__Work to complete__.
Give back the full set of entries that follows, exactly as written.

Start of Data shown

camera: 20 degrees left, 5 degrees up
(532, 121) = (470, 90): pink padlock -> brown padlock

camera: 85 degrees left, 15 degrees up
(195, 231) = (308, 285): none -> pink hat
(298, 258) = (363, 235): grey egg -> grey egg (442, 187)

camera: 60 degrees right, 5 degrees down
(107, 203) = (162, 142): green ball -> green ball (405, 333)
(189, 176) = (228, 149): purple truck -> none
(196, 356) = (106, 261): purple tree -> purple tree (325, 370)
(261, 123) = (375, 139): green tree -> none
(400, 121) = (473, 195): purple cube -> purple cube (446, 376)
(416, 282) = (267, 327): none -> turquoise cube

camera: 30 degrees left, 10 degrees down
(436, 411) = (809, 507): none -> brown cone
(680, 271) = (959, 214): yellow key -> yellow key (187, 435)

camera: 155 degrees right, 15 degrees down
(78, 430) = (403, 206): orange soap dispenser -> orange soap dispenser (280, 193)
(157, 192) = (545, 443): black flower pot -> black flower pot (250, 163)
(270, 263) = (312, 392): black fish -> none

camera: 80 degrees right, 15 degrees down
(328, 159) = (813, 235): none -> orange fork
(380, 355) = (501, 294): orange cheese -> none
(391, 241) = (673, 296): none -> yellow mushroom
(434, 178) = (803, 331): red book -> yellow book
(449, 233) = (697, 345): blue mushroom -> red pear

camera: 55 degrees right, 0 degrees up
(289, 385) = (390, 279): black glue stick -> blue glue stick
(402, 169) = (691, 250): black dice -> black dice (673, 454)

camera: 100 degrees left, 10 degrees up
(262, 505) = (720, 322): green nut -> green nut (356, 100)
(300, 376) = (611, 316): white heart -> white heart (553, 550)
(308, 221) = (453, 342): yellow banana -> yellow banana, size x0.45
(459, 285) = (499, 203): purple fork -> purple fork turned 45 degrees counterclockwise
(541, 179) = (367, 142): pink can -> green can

End of Data shown

__Answer to this exercise__.
camera: 20 degrees left, 5 degrees up
(532, 121) = (470, 90): pink padlock -> brown padlock

camera: 85 degrees left, 15 degrees up
(195, 231) = (308, 285): none -> pink hat
(298, 258) = (363, 235): grey egg -> grey egg (442, 187)

camera: 60 degrees right, 5 degrees down
(107, 203) = (162, 142): green ball -> green ball (405, 333)
(189, 176) = (228, 149): purple truck -> none
(196, 356) = (106, 261): purple tree -> purple tree (325, 370)
(261, 123) = (375, 139): green tree -> none
(400, 121) = (473, 195): purple cube -> purple cube (446, 376)
(416, 282) = (267, 327): none -> turquoise cube

camera: 30 degrees left, 10 degrees down
(436, 411) = (809, 507): none -> brown cone
(680, 271) = (959, 214): yellow key -> yellow key (187, 435)

camera: 155 degrees right, 15 degrees down
(78, 430) = (403, 206): orange soap dispenser -> orange soap dispenser (280, 193)
(157, 192) = (545, 443): black flower pot -> black flower pot (250, 163)
(270, 263) = (312, 392): black fish -> none

camera: 80 degrees right, 15 degrees down
(328, 159) = (813, 235): none -> orange fork
(380, 355) = (501, 294): orange cheese -> none
(391, 241) = (673, 296): none -> yellow mushroom
(434, 178) = (803, 331): red book -> yellow book
(449, 233) = (697, 345): blue mushroom -> red pear

camera: 55 degrees right, 0 degrees up
(289, 385) = (390, 279): black glue stick -> blue glue stick
(402, 169) = (691, 250): black dice -> black dice (673, 454)

camera: 100 degrees left, 10 degrees up
(262, 505) = (720, 322): green nut -> green nut (356, 100)
(300, 376) = (611, 316): white heart -> white heart (553, 550)
(308, 221) = (453, 342): yellow banana -> yellow banana, size x0.45
(459, 285) = (499, 203): purple fork -> purple fork turned 45 degrees counterclockwise
(541, 179) = (367, 142): pink can -> green can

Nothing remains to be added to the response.